- What you are asked to do
Copy all lines in the material holding the string "turquoise".
++++ Source material ++++
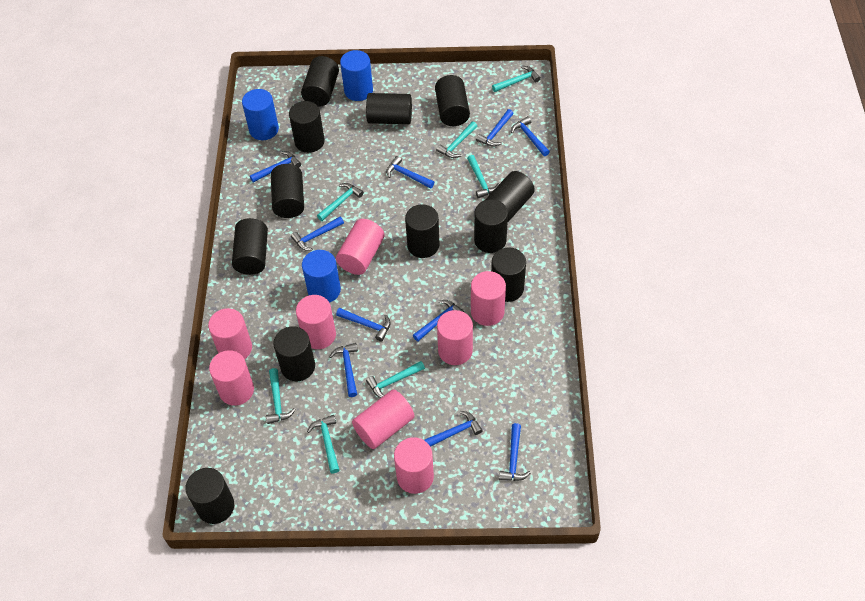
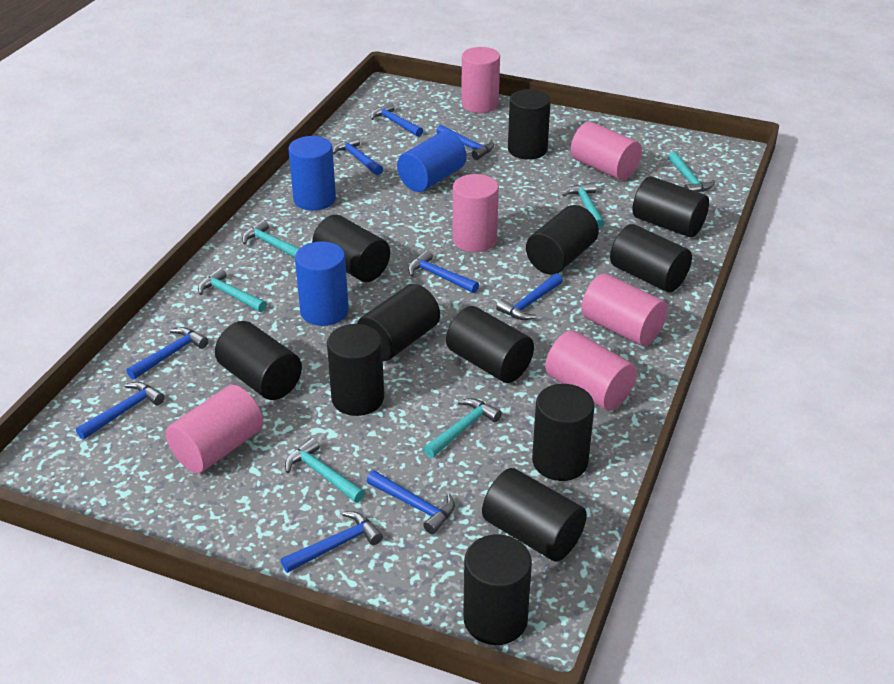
blue hammer: 10 -> 9
pink cylinder: 8 -> 6
turquoise hammer: 7 -> 6

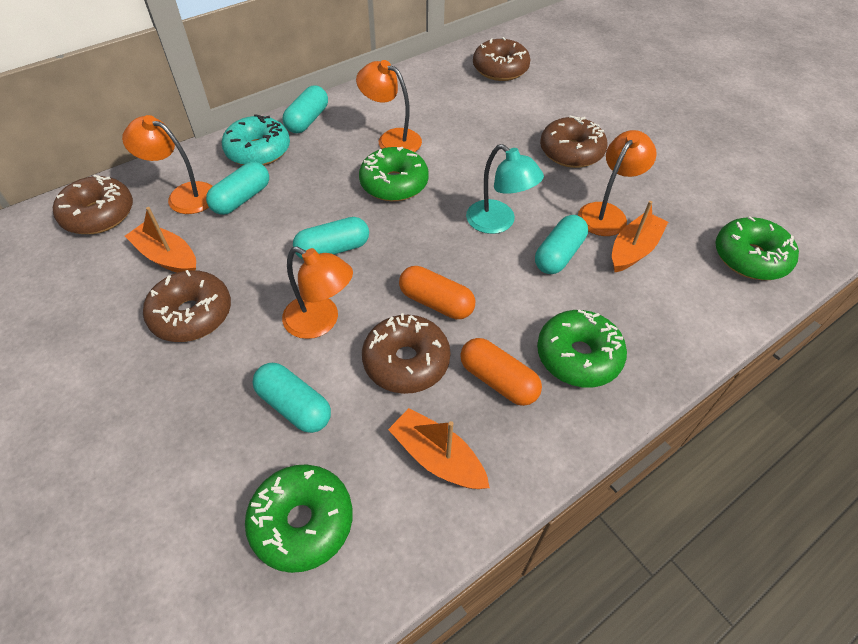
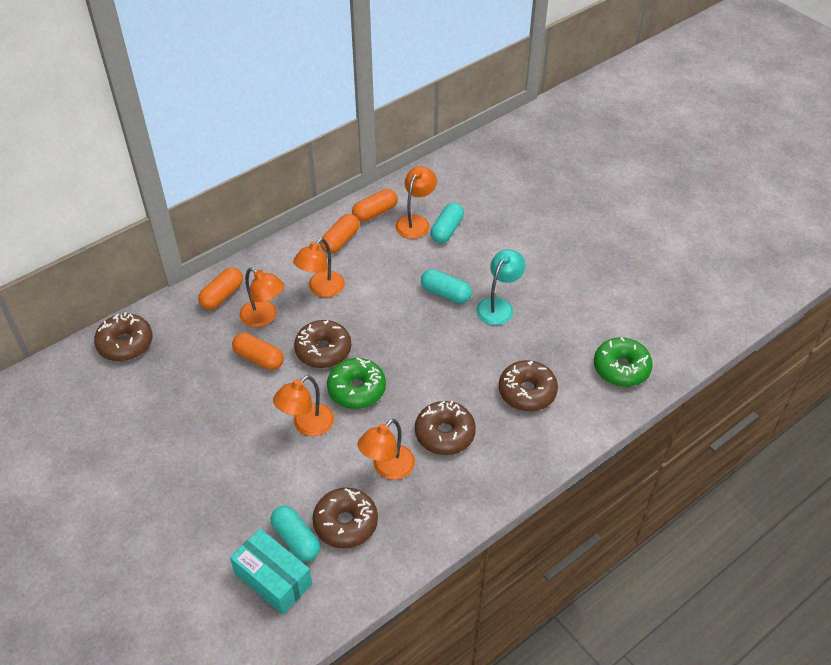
green donut: 4 -> 2
orange boat: 3 -> 0
orange capsule: 2 -> 4
orange lamp: 4 -> 5
turquoise box: 0 -> 1
turquoise capsule: 5 -> 3
turquoise donut: 1 -> 0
++++
- Answer box
turquoise hammer: 7 -> 6
turquoise box: 0 -> 1
turquoise capsule: 5 -> 3
turquoise donut: 1 -> 0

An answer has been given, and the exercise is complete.